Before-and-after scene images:

----

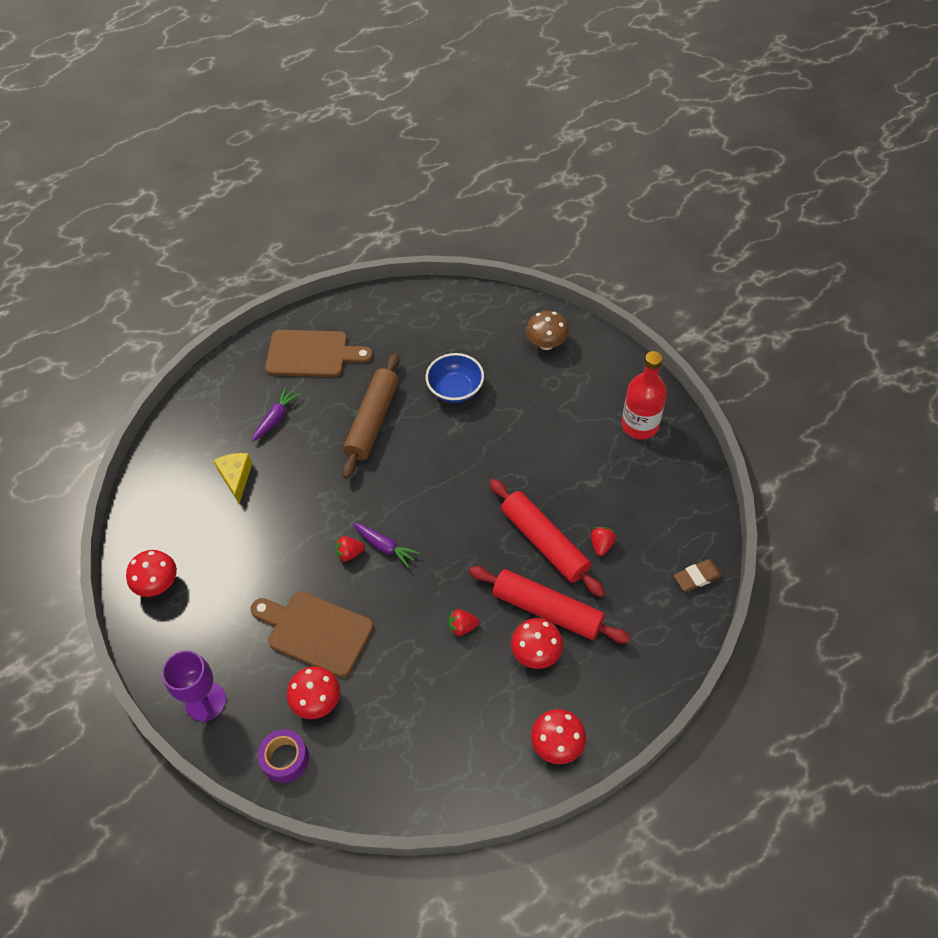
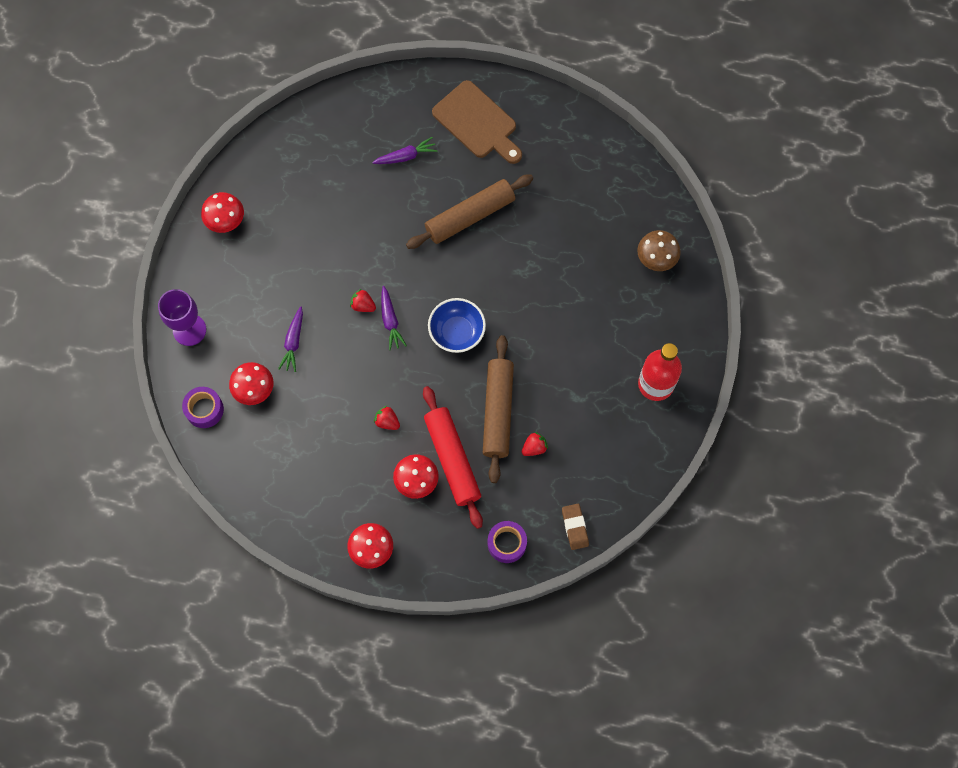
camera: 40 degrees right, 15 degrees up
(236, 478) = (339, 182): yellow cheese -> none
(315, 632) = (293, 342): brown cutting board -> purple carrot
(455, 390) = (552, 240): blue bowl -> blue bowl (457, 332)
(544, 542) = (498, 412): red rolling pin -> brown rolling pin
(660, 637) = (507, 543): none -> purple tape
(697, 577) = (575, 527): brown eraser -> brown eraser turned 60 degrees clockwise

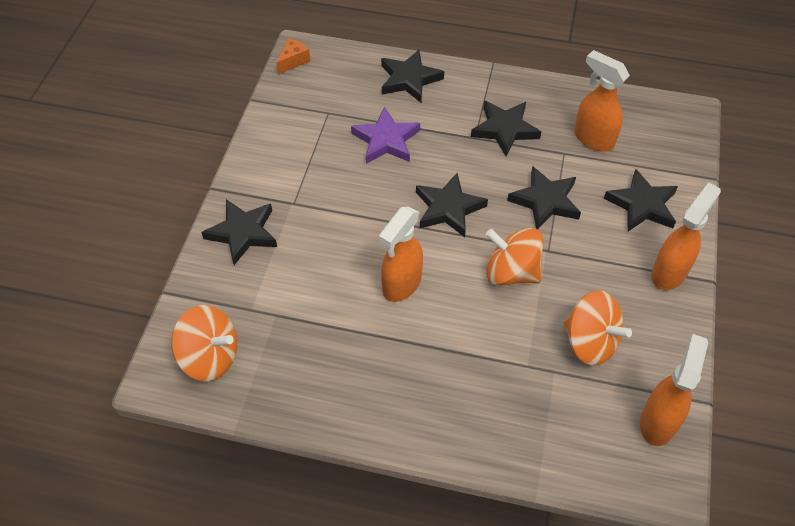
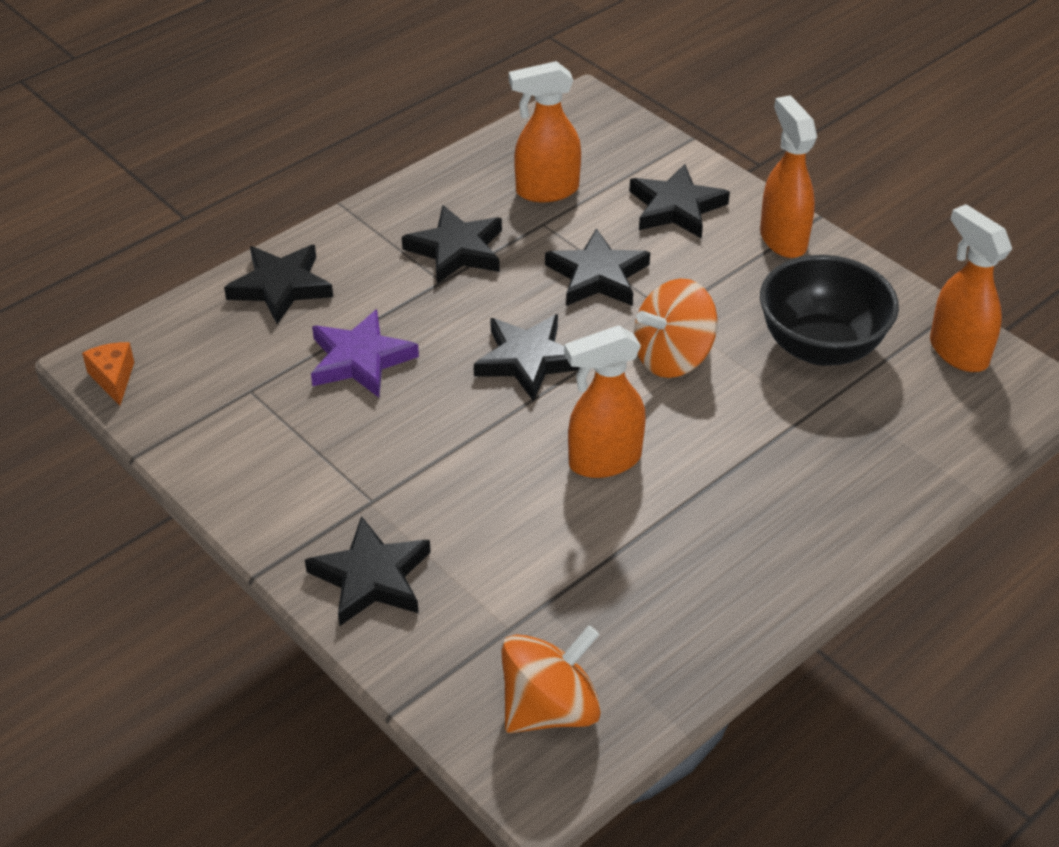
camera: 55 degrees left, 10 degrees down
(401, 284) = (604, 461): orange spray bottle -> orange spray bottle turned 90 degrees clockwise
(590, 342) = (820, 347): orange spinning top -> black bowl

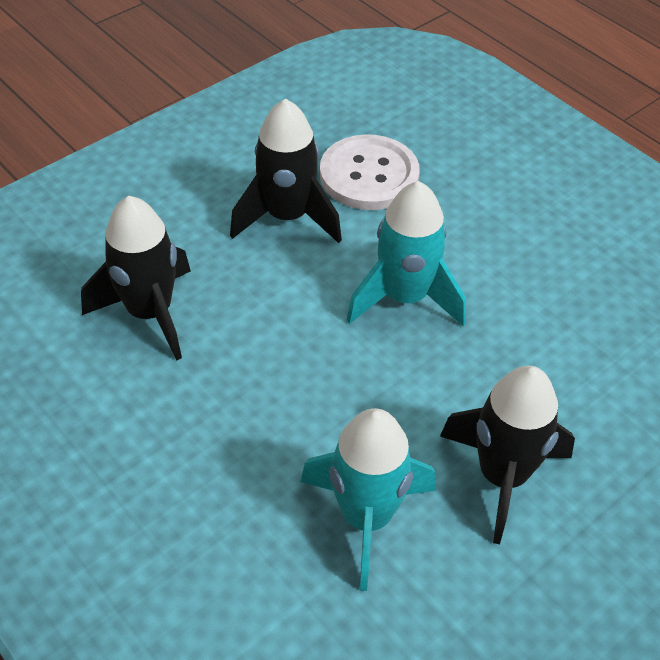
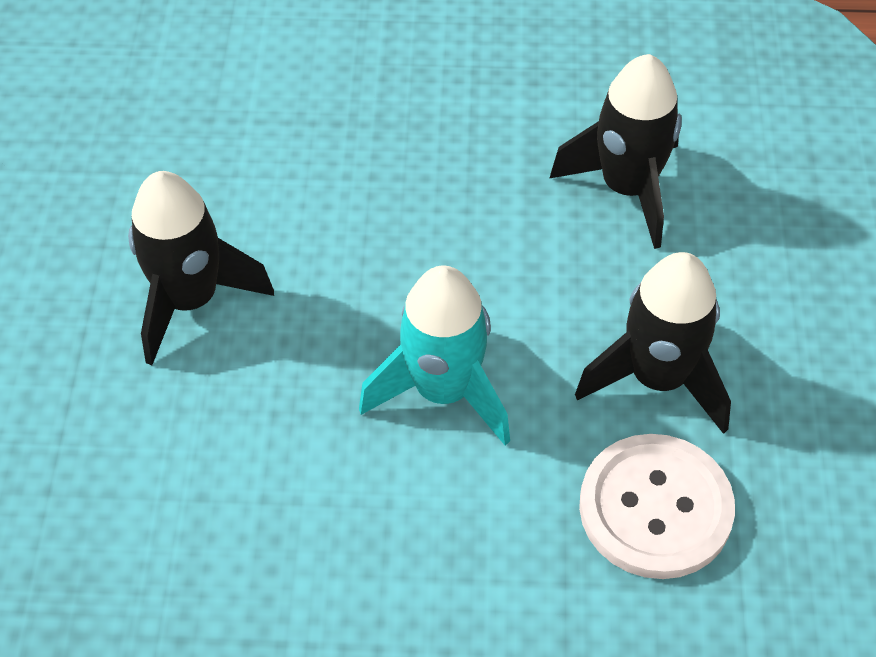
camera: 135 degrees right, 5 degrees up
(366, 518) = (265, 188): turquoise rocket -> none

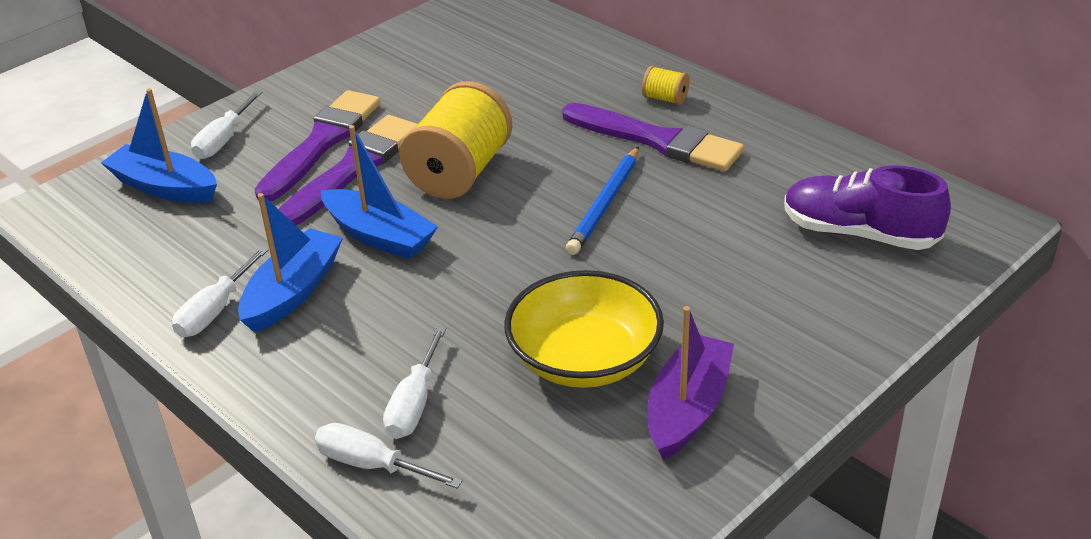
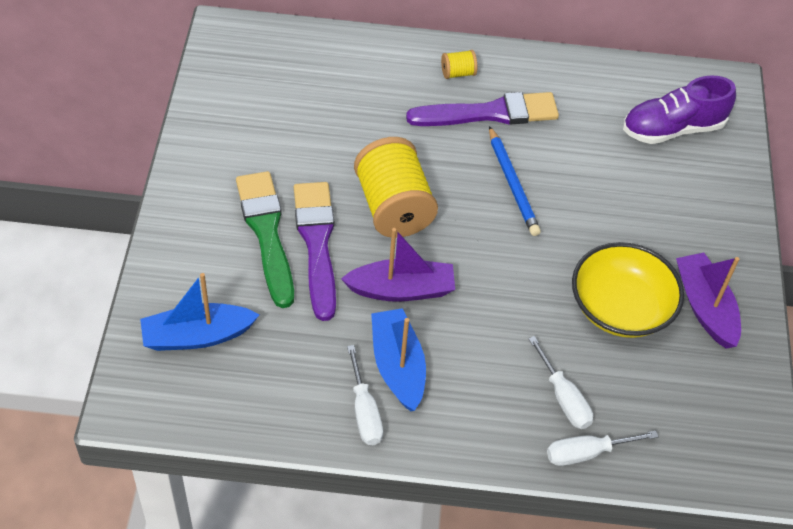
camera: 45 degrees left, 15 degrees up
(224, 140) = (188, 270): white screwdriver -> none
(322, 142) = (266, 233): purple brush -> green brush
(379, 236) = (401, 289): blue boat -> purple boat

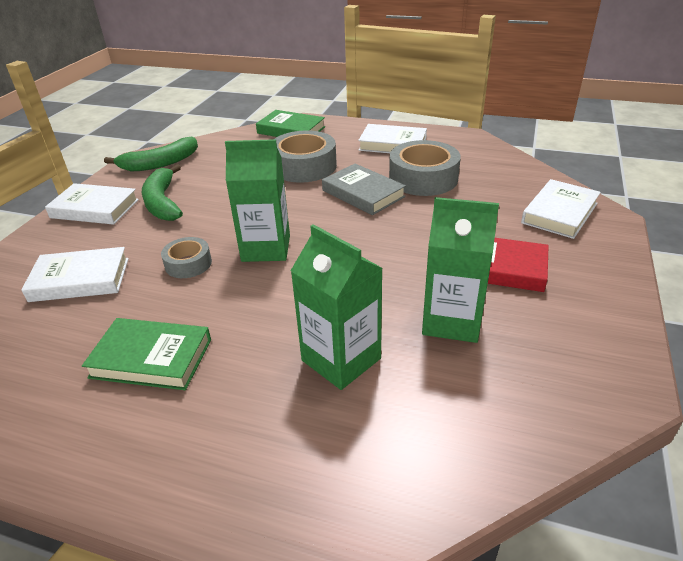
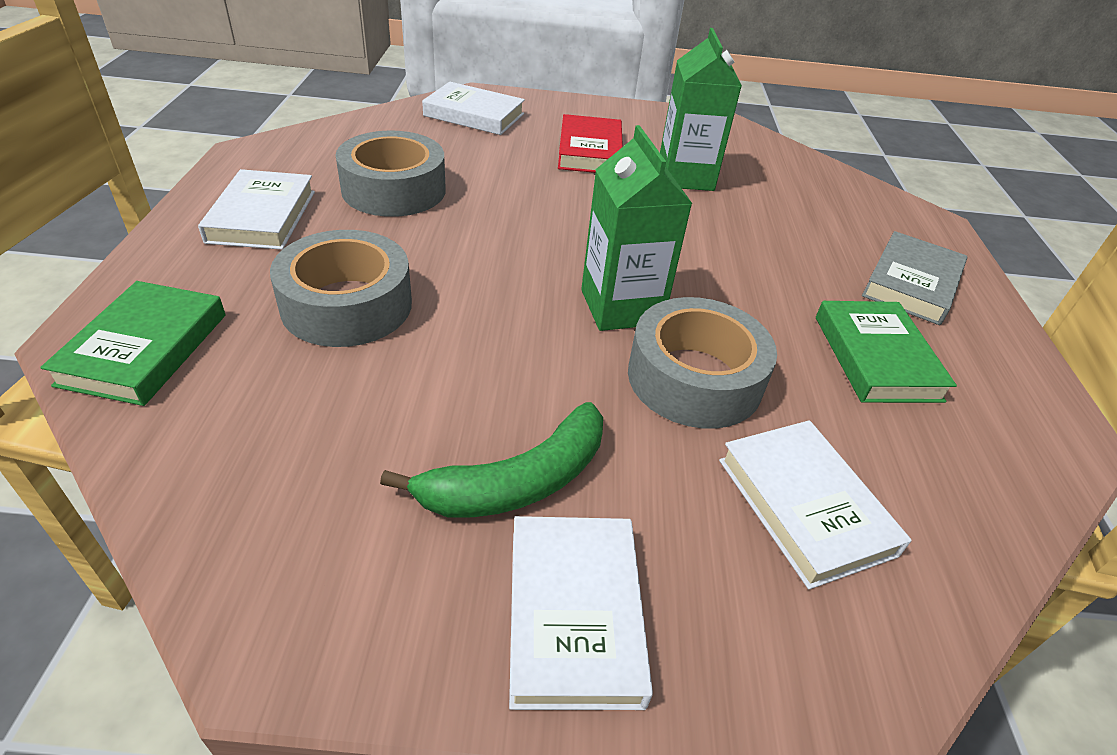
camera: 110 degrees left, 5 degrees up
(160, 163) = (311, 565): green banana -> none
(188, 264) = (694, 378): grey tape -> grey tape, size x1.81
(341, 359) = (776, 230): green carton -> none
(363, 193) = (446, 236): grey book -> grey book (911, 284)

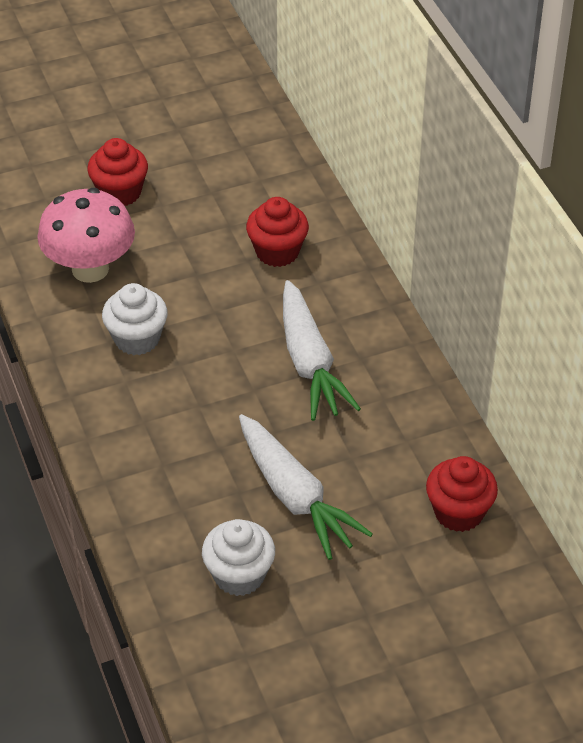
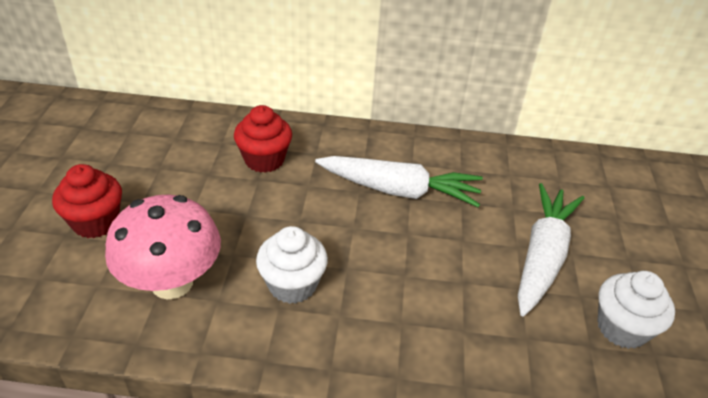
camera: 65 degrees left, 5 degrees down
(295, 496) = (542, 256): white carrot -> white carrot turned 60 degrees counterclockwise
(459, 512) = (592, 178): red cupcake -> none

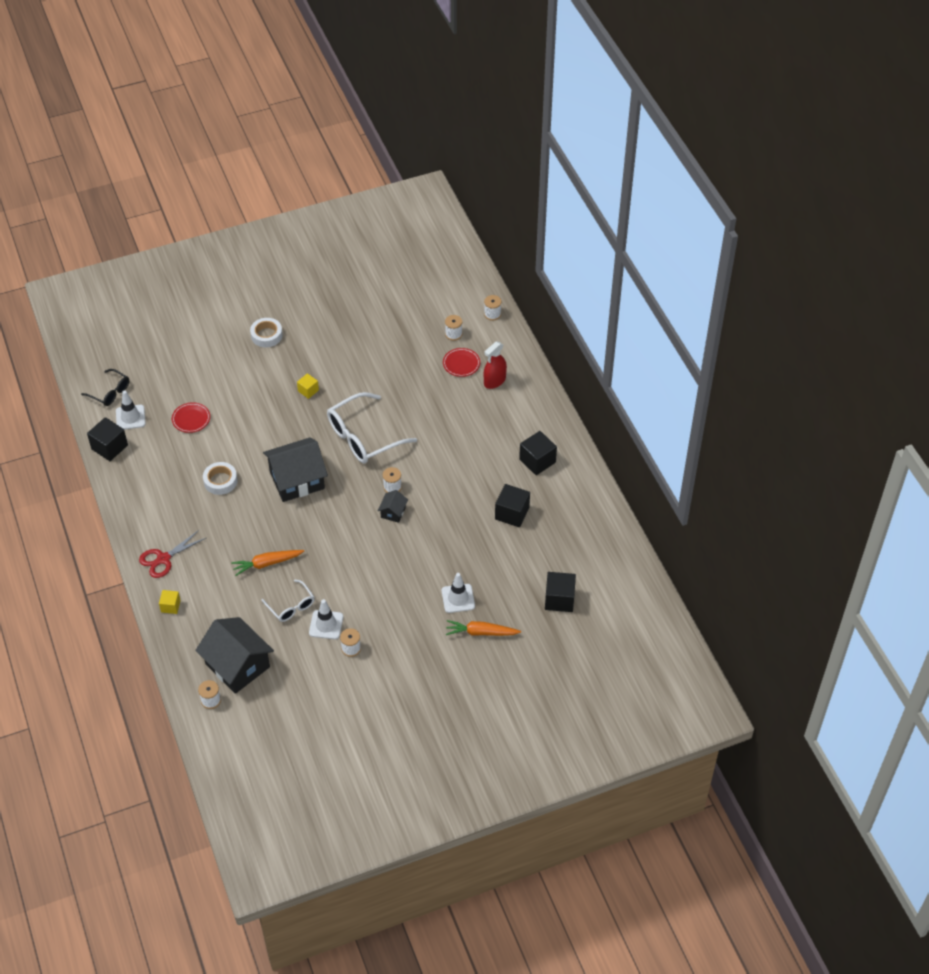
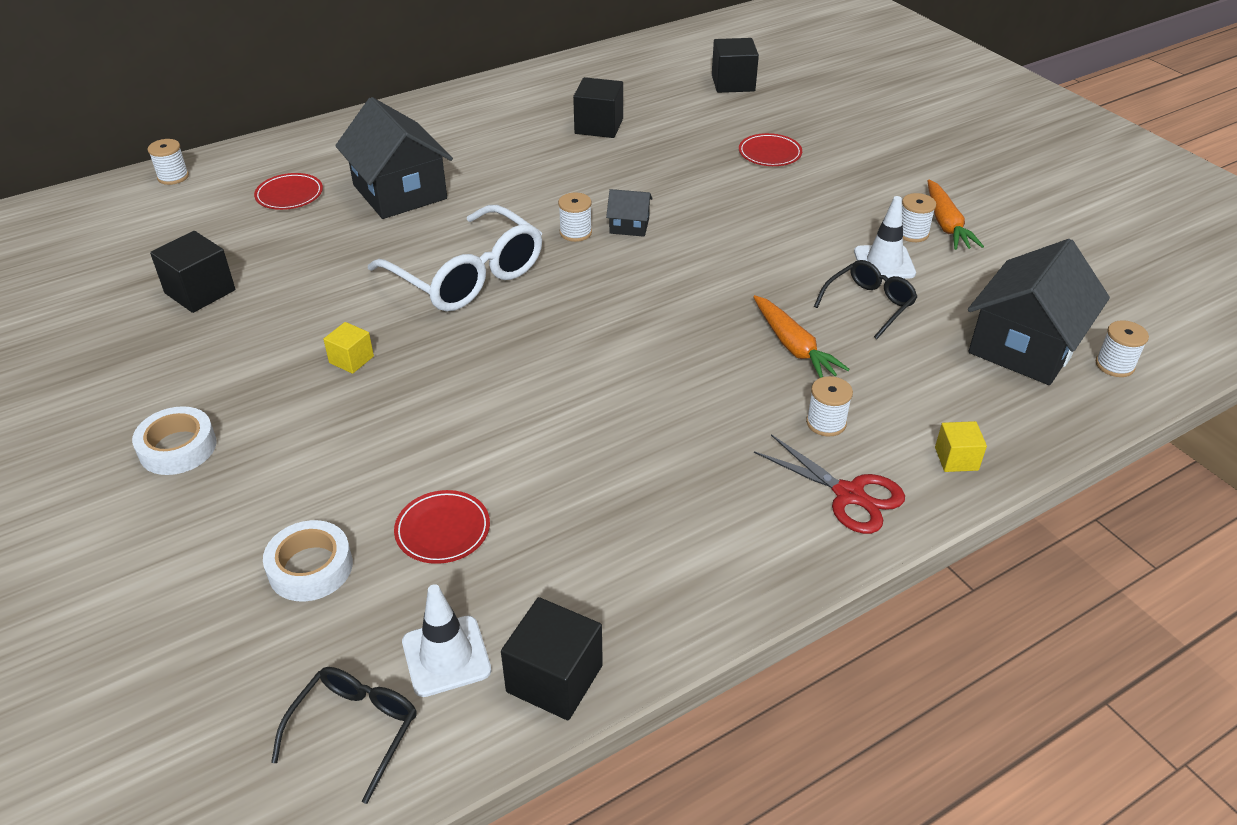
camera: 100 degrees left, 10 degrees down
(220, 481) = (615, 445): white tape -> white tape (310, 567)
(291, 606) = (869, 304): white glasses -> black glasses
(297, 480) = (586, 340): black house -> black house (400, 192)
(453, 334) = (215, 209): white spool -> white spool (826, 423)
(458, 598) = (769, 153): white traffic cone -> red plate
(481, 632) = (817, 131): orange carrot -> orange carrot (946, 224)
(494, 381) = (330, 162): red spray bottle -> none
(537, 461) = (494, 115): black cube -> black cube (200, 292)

----

Exact copy, pictures excluded: from the line with "(224, 140) = (188, 270): white" up to and including the line with "(291, 606) = (869, 304): white" in the data above.

> Answer box:
(224, 140) = (188, 270): white screwdriver -> none
(322, 142) = (266, 233): purple brush -> green brush
(379, 236) = (401, 289): blue boat -> purple boat

camera: 110 degrees left, 5 degrees up
(160, 163) = (311, 565): green banana -> none
(188, 264) = (694, 378): grey tape -> grey tape, size x1.81
(341, 359) = (776, 230): green carton -> none
(363, 193) = (446, 236): grey book -> grey book (911, 284)

camera: 65 degrees left, 5 degrees down
(295, 496) = (542, 256): white carrot -> white carrot turned 60 degrees counterclockwise
(459, 512) = (592, 178): red cupcake -> none

camera: 100 degrees left, 10 degrees down
(220, 481) = (615, 445): white tape -> white tape (310, 567)
(291, 606) = (869, 304): white glasses -> black glasses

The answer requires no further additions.